What the exercise asks
Reproduce the records starting at the line that has "Copperwell (670, 1042)" and stopping after the line that has "floured (961, 1252)", swapping "midpoint" for "center point" and keeping everything else the same.
>> start Source records
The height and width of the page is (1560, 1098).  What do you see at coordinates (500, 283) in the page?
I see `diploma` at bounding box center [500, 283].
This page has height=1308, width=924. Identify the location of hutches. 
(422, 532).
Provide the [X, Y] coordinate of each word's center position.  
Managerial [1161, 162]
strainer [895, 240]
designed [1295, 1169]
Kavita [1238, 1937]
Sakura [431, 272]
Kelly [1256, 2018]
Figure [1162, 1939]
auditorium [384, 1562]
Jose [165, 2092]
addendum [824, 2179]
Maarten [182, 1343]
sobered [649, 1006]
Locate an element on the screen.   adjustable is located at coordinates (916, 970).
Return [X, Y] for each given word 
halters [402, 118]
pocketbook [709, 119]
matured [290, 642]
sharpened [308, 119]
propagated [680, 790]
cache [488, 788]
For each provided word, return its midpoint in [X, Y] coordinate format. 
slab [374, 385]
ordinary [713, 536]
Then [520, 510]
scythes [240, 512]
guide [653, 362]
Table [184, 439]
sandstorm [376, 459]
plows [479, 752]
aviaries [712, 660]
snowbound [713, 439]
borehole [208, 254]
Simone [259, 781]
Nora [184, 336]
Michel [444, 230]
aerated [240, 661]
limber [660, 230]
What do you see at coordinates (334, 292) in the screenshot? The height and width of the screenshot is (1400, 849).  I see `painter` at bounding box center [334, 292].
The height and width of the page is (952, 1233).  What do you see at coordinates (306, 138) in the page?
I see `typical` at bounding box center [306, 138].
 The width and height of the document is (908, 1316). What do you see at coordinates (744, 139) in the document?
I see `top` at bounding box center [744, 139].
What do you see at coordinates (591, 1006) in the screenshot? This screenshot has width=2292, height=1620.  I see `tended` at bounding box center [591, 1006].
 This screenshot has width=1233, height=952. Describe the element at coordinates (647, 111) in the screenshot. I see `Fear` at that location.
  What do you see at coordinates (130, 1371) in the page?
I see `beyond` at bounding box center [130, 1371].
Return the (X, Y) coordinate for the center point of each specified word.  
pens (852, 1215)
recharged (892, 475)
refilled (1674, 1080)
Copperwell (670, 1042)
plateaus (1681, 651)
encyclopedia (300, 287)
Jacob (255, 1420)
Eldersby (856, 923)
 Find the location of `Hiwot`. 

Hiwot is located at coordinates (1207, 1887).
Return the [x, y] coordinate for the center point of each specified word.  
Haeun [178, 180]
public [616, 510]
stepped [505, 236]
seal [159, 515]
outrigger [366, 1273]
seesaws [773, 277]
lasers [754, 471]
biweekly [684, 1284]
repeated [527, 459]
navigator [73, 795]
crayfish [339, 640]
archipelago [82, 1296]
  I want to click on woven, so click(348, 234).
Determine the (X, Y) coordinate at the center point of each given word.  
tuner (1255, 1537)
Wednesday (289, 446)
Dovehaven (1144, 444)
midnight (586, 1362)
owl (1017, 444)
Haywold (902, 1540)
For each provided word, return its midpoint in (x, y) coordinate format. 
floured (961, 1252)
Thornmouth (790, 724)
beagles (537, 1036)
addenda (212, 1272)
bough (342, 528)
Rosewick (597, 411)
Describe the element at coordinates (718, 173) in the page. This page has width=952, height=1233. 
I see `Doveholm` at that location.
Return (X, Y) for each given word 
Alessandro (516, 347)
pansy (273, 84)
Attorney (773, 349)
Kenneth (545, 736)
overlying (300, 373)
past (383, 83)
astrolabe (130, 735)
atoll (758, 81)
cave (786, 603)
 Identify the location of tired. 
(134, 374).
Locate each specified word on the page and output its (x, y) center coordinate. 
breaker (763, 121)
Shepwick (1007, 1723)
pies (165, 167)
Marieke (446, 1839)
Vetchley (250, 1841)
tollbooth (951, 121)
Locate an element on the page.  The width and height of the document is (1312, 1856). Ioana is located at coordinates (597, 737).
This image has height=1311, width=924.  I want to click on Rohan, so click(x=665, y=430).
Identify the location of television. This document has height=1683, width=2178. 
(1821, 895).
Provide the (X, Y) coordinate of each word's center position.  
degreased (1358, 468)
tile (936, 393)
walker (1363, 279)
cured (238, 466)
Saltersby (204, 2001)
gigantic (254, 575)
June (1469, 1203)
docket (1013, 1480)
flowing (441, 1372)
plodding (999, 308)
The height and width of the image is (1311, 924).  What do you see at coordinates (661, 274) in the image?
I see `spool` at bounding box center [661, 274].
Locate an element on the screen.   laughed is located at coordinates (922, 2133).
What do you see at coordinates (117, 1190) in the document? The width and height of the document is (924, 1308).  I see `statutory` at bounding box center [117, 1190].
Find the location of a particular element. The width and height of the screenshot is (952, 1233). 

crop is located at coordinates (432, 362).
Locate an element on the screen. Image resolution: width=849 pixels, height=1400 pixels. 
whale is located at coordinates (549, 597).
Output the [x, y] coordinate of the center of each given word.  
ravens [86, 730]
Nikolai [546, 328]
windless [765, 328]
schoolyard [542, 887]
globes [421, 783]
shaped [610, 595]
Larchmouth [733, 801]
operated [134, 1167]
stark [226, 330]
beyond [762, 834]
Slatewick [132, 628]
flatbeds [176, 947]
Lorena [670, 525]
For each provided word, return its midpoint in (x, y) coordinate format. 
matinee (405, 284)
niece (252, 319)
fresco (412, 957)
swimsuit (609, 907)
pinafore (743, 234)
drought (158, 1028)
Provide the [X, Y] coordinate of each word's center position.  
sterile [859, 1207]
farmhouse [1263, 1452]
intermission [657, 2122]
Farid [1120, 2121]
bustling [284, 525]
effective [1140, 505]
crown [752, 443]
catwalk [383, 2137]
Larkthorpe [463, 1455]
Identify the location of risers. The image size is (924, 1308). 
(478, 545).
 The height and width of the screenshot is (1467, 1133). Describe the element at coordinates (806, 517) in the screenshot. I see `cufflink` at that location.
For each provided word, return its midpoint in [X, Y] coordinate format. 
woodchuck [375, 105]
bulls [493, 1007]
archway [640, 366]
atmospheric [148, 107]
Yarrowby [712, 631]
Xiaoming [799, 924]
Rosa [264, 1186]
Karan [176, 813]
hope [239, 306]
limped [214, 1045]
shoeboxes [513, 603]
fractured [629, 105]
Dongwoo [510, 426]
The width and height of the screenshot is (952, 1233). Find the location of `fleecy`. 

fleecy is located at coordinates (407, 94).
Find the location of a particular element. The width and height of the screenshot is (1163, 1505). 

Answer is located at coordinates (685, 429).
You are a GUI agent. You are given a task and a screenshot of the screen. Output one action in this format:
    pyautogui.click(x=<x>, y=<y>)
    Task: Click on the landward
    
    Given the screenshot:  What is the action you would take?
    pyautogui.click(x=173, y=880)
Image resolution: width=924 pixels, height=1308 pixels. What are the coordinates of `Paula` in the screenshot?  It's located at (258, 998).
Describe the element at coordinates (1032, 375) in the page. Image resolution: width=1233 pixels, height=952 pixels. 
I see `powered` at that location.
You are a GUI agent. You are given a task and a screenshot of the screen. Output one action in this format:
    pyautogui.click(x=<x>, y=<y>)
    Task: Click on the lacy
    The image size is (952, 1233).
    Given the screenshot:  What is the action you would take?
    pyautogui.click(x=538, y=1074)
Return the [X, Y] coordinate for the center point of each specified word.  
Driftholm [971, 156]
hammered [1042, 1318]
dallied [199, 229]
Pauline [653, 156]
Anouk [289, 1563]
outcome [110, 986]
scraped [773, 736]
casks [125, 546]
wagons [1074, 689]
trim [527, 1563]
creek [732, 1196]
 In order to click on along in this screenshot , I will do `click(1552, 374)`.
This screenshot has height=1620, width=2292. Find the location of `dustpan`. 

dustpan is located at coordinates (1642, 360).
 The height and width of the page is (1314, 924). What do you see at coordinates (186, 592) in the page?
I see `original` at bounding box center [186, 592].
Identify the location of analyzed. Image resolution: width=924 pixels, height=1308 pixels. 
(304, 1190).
>> end Source records
Exercise result
Copperwell (670, 1042)
plateaus (1681, 651)
encyclopedia (300, 287)
Jacob (255, 1420)
Eldersby (856, 923)
 Find the location of `Hiwot`. 

Hiwot is located at coordinates (1207, 1887).
Return the [x, y] coordinate for the center point of each specified word.  
Haeun [178, 180]
public [616, 510]
stepped [505, 236]
seal [159, 515]
outrigger [366, 1273]
seesaws [773, 277]
lasers [754, 471]
biweekly [684, 1284]
repeated [527, 459]
navigator [73, 795]
crayfish [339, 640]
archipelago [82, 1296]
  I want to click on woven, so click(348, 234).
Determine the (X, Y) coordinate at the center point of each given word.  
tuner (1255, 1537)
Wednesday (289, 446)
Dovehaven (1144, 444)
midnight (586, 1362)
owl (1017, 444)
Haywold (902, 1540)
For each provided word, return its center point in (x, y) coordinate format. 
floured (961, 1252)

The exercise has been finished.